▶ **What you are asked to do**
Starting at the line that holds "yellow L-shape at", transcribe every line to the end of the data exactly; include no other lines.

Dataset extract Block Start

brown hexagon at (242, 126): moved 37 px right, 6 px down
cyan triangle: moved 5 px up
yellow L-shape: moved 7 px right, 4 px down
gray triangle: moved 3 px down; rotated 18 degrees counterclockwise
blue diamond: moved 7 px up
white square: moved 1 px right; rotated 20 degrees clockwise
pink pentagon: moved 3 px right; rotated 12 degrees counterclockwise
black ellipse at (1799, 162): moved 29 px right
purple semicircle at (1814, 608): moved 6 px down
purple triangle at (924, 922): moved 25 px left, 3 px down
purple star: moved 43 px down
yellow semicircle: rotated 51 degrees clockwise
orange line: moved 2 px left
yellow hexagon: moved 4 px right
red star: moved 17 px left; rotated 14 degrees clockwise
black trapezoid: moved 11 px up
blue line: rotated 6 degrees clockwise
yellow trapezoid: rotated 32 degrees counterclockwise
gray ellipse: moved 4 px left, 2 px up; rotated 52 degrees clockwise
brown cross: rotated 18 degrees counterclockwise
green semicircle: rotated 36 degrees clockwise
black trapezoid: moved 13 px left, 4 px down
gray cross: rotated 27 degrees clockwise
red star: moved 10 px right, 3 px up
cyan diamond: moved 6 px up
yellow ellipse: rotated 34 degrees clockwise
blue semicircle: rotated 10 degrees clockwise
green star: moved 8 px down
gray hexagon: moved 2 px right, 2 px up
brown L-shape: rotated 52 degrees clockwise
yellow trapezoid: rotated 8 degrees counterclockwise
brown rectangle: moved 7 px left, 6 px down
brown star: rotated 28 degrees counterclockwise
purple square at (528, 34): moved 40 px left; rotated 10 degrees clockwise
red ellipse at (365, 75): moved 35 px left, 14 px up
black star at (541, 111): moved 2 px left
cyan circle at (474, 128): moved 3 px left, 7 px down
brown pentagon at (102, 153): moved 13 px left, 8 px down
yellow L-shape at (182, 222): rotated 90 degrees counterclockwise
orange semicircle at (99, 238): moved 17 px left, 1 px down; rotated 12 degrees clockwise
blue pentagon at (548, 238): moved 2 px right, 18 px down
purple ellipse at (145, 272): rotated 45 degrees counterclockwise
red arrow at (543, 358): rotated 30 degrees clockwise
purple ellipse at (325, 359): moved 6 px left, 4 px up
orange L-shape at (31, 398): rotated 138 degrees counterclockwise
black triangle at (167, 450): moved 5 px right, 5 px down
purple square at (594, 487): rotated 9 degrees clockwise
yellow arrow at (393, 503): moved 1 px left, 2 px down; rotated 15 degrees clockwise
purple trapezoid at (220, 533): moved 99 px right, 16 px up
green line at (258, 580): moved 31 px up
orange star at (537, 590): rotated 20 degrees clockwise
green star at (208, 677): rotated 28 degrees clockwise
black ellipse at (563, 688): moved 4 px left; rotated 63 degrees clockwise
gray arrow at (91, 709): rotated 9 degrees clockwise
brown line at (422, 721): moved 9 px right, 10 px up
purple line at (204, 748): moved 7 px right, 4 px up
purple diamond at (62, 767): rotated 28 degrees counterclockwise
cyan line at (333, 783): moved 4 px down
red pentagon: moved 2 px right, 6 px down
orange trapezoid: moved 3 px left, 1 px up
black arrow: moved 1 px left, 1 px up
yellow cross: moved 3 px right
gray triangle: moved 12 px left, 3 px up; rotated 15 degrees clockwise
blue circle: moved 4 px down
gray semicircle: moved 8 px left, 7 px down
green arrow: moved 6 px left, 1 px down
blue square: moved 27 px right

Dataset extract Block End

▶ **Answer to this task**
yellow L-shape at (182, 222): rotated 90 degrees counterclockwise
orange semicircle at (99, 238): moved 17 px left, 1 px down; rotated 12 degrees clockwise
blue pentagon at (548, 238): moved 2 px right, 18 px down
purple ellipse at (145, 272): rotated 45 degrees counterclockwise
red arrow at (543, 358): rotated 30 degrees clockwise
purple ellipse at (325, 359): moved 6 px left, 4 px up
orange L-shape at (31, 398): rotated 138 degrees counterclockwise
black triangle at (167, 450): moved 5 px right, 5 px down
purple square at (594, 487): rotated 9 degrees clockwise
yellow arrow at (393, 503): moved 1 px left, 2 px down; rotated 15 degrees clockwise
purple trapezoid at (220, 533): moved 99 px right, 16 px up
green line at (258, 580): moved 31 px up
orange star at (537, 590): rotated 20 degrees clockwise
green star at (208, 677): rotated 28 degrees clockwise
black ellipse at (563, 688): moved 4 px left; rotated 63 degrees clockwise
gray arrow at (91, 709): rotated 9 degrees clockwise
brown line at (422, 721): moved 9 px right, 10 px up
purple line at (204, 748): moved 7 px right, 4 px up
purple diamond at (62, 767): rotated 28 degrees counterclockwise
cyan line at (333, 783): moved 4 px down
red pentagon: moved 2 px right, 6 px down
orange trapezoid: moved 3 px left, 1 px up
black arrow: moved 1 px left, 1 px up
yellow cross: moved 3 px right
gray triangle: moved 12 px left, 3 px up; rotated 15 degrees clockwise
blue circle: moved 4 px down
gray semicircle: moved 8 px left, 7 px down
green arrow: moved 6 px left, 1 px down
blue square: moved 27 px right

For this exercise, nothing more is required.